*** Block opens ***
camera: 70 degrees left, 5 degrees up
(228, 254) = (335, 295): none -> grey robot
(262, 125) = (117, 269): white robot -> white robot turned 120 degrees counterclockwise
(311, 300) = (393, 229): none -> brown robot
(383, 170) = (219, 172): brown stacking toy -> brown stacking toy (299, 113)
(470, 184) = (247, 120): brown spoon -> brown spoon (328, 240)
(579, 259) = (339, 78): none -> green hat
*** Block closes ***
AIM OF THE TASK
Word for word, give back the data shown above.

ANSWER TO THIS EXERCISE
camera: 70 degrees left, 5 degrees up
(228, 254) = (335, 295): none -> grey robot
(262, 125) = (117, 269): white robot -> white robot turned 120 degrees counterclockwise
(311, 300) = (393, 229): none -> brown robot
(383, 170) = (219, 172): brown stacking toy -> brown stacking toy (299, 113)
(470, 184) = (247, 120): brown spoon -> brown spoon (328, 240)
(579, 259) = (339, 78): none -> green hat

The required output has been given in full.